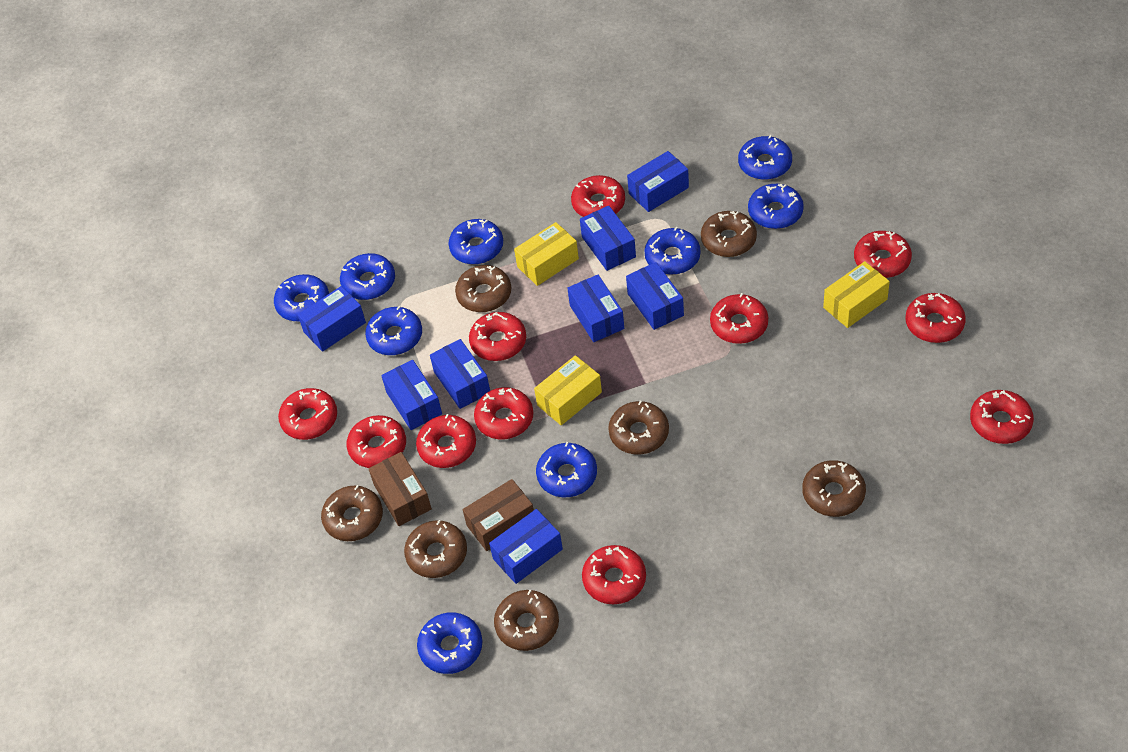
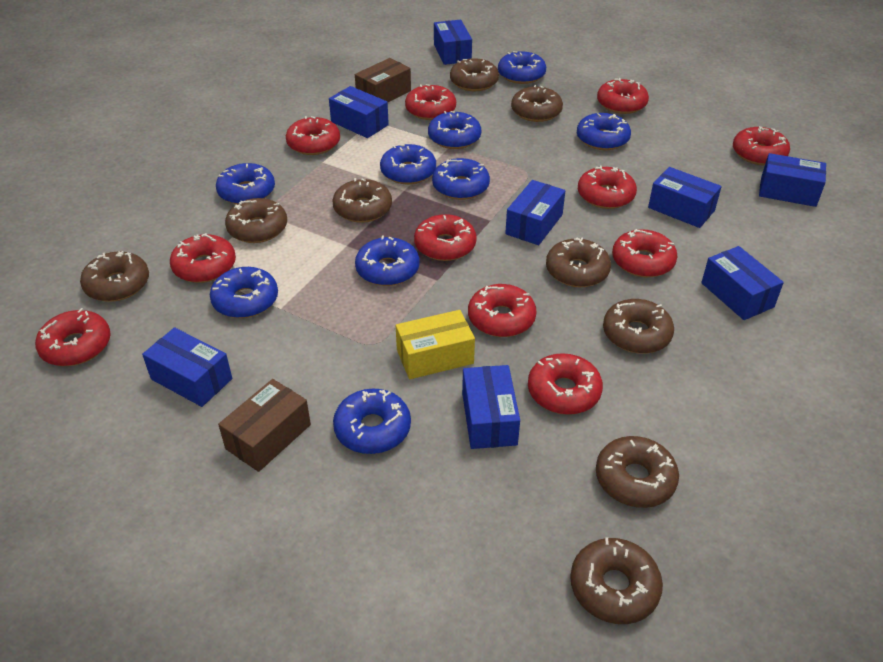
brown donut: 7 -> 9
yellow box: 3 -> 1

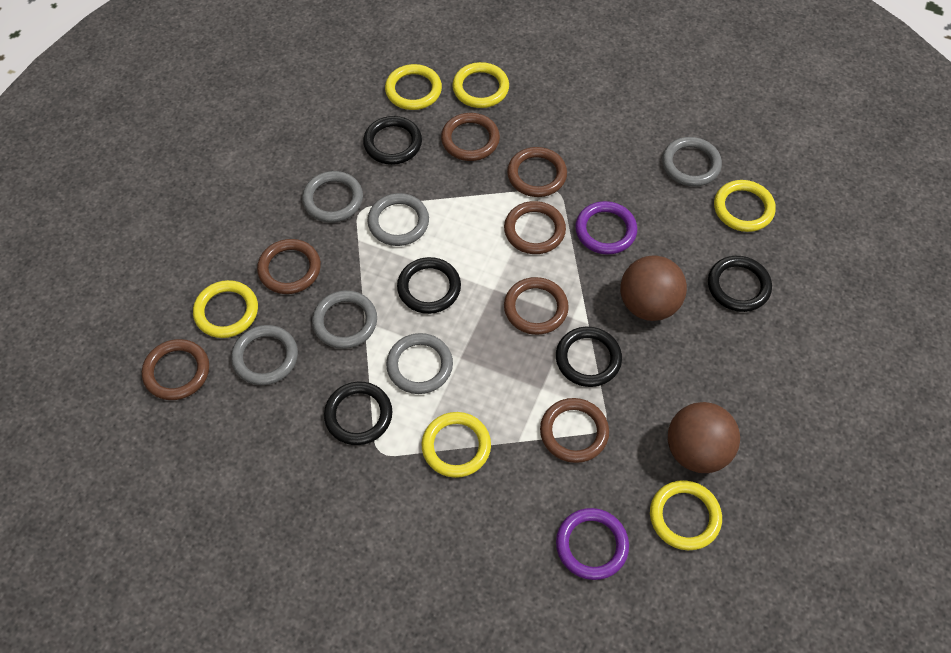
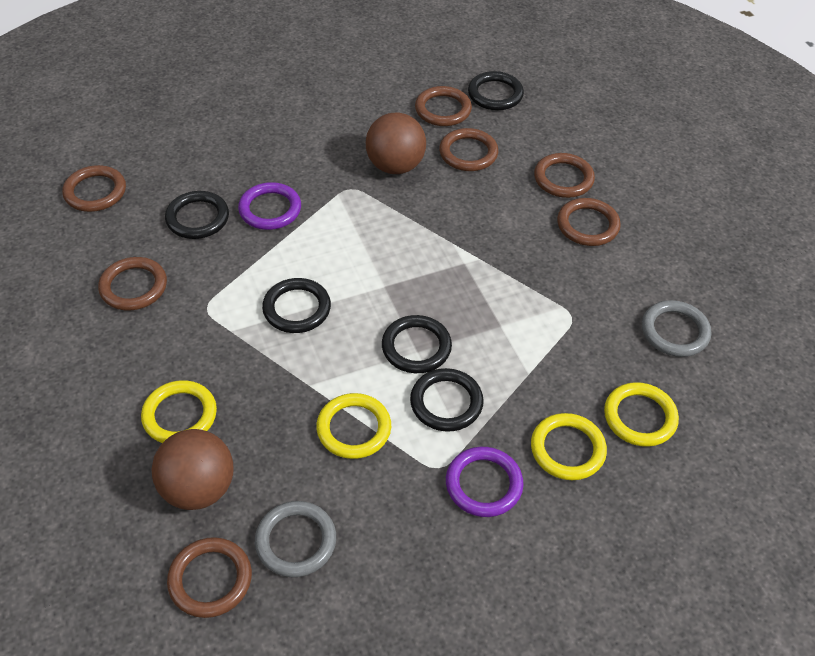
grey ring: 6 -> 2
yellow ring: 6 -> 4

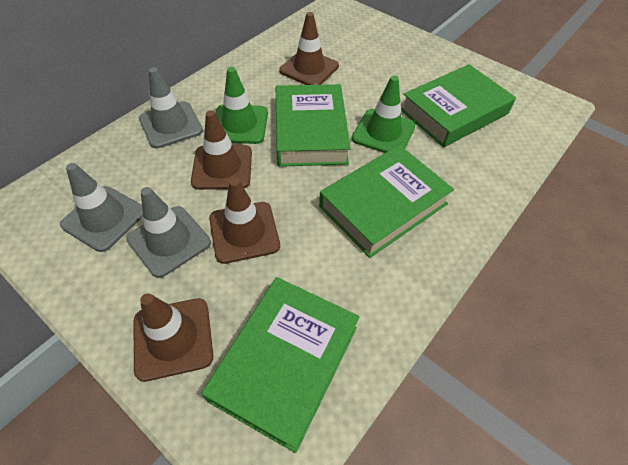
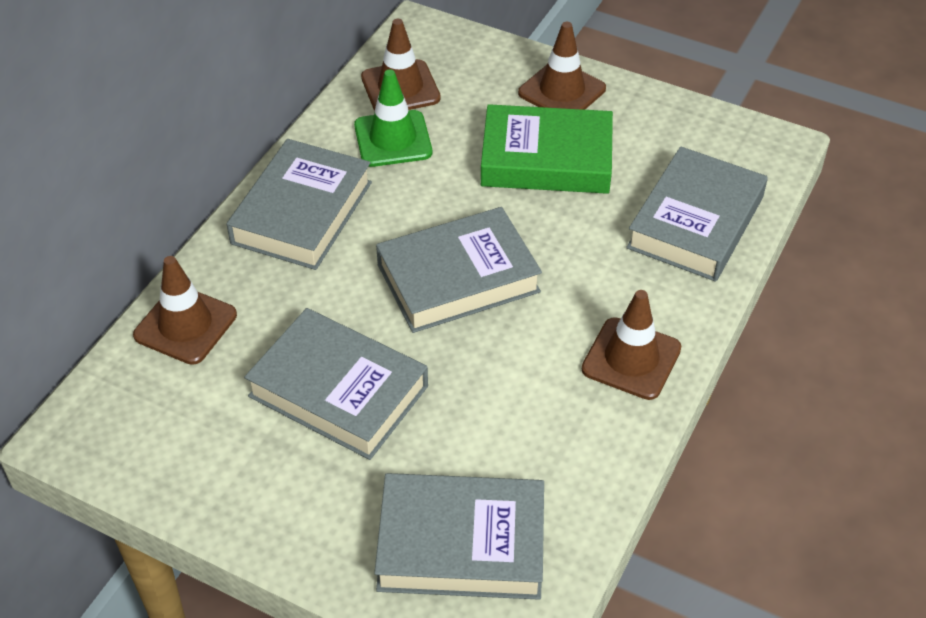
green book: 4 -> 1
green traffic cone: 2 -> 1
grey book: 0 -> 5
grey traffic cone: 3 -> 0

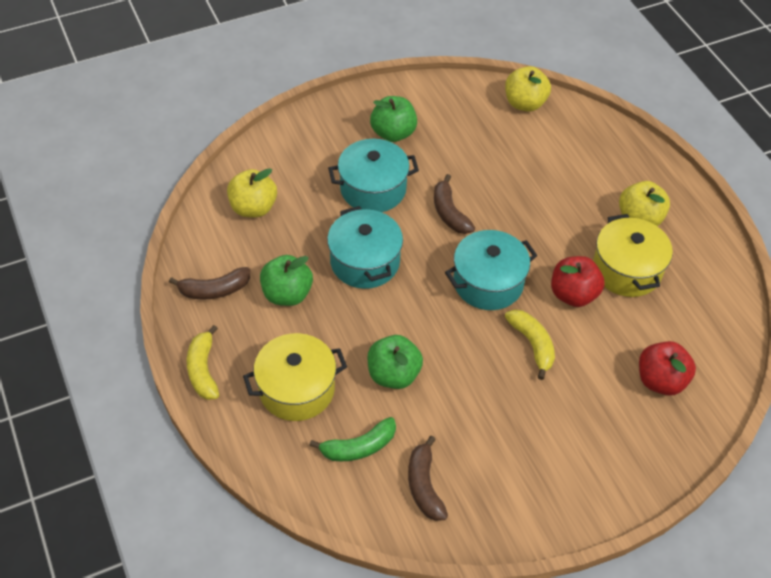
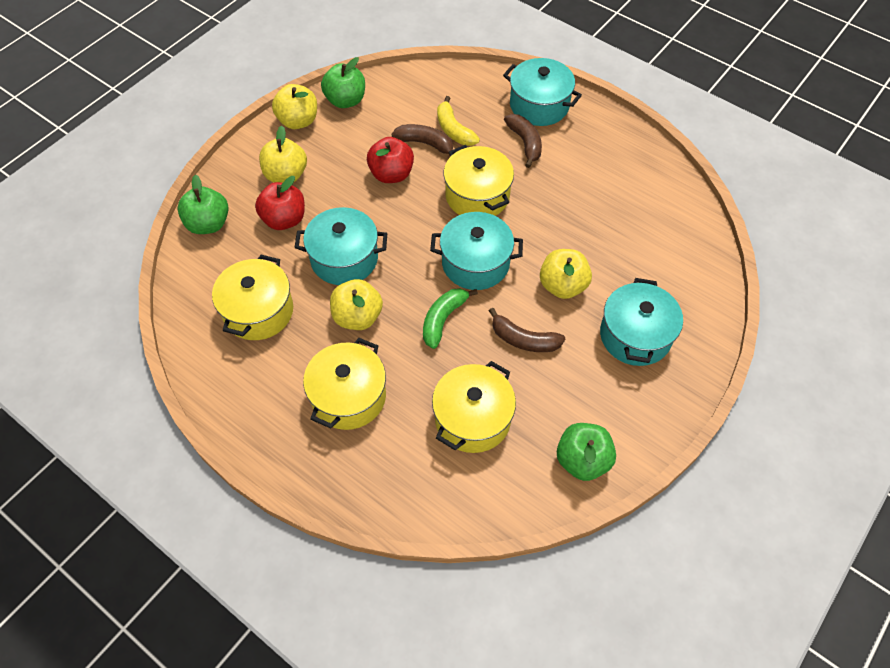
turquoise pot: 3 -> 4
yellow apple: 3 -> 4
yellow banana: 2 -> 1
yellow pot: 2 -> 4

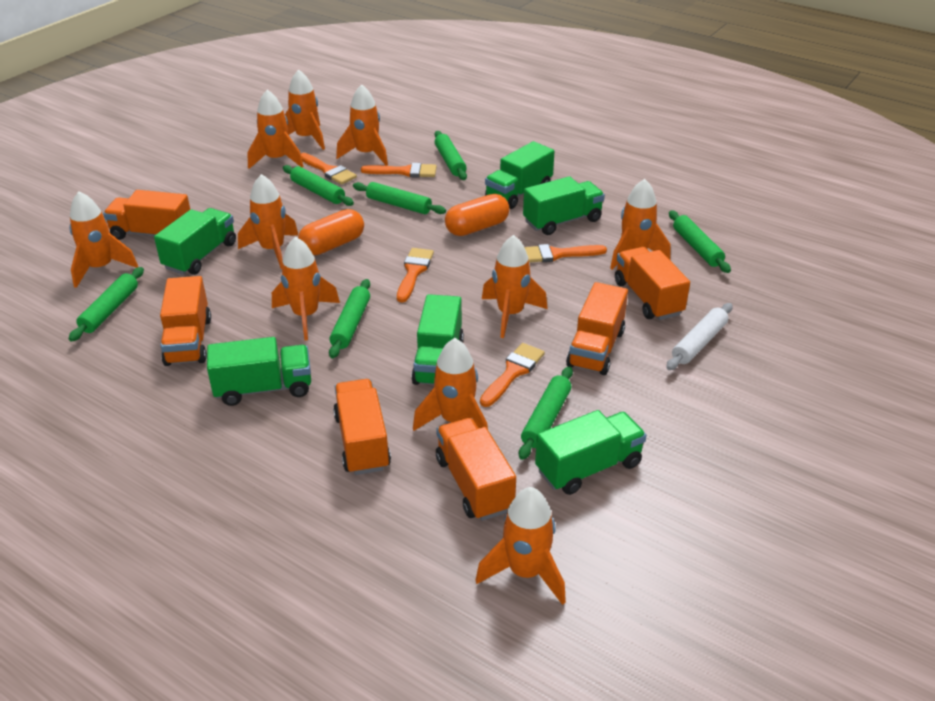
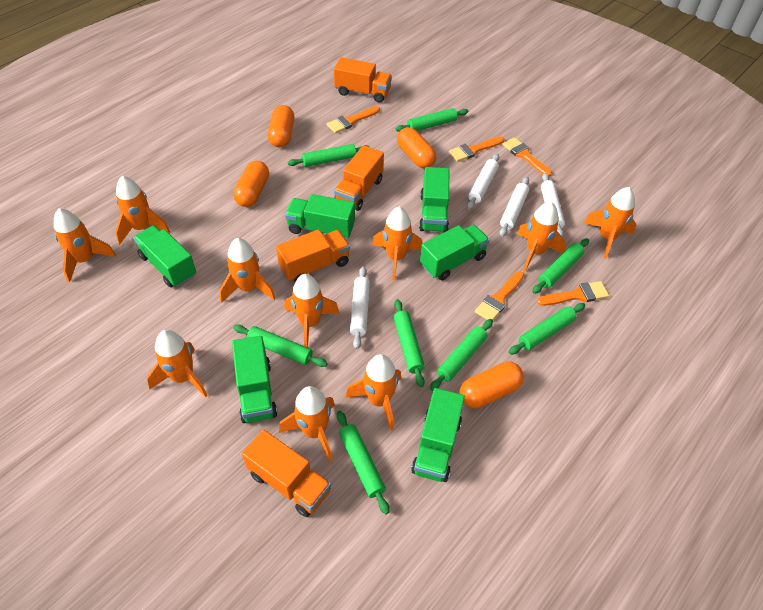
green rolling pin: 7 -> 8
orange capsule: 2 -> 4
orange truck: 6 -> 4
white rolling pin: 1 -> 4

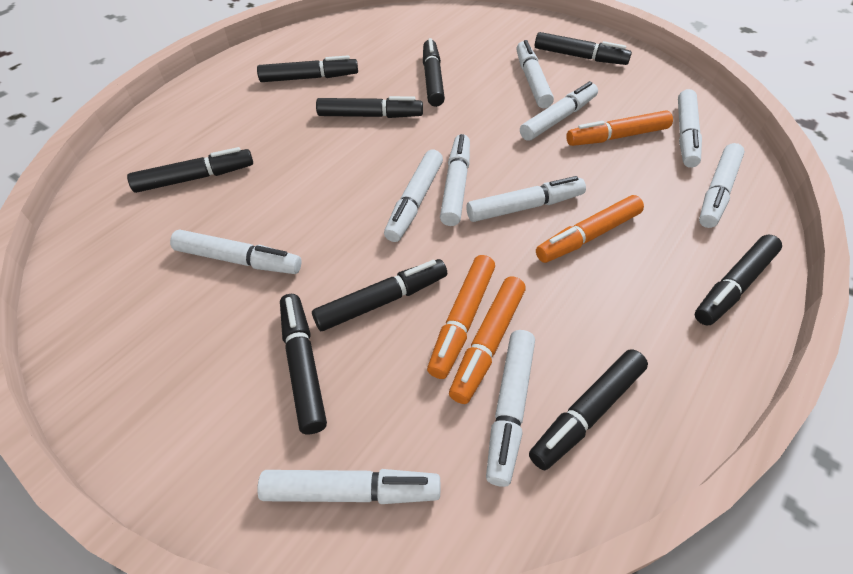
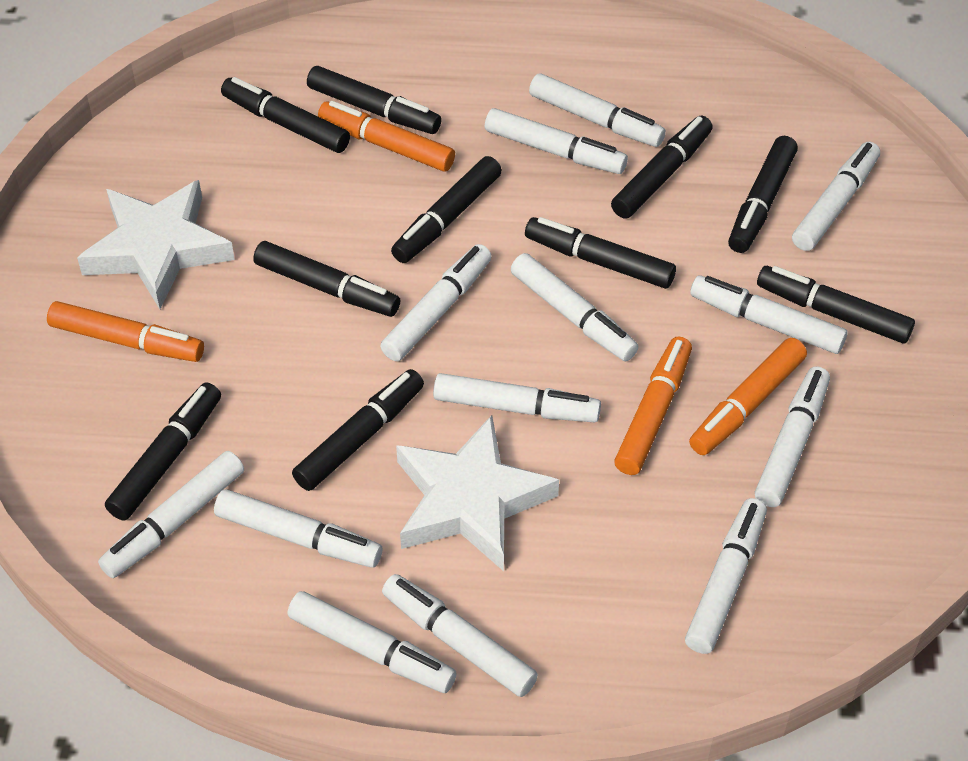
black marker: 9 -> 10
white marker: 10 -> 13
white star: 0 -> 2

Prompt:
Please output all of the entries exactly as they appear, with no pictures.

Answer space:
brown donut: 7 -> 9
yellow box: 3 -> 1

grey ring: 6 -> 2
yellow ring: 6 -> 4

green book: 4 -> 1
green traffic cone: 2 -> 1
grey book: 0 -> 5
grey traffic cone: 3 -> 0

turquoise pot: 3 -> 4
yellow apple: 3 -> 4
yellow banana: 2 -> 1
yellow pot: 2 -> 4

green rolling pin: 7 -> 8
orange capsule: 2 -> 4
orange truck: 6 -> 4
white rolling pin: 1 -> 4

black marker: 9 -> 10
white marker: 10 -> 13
white star: 0 -> 2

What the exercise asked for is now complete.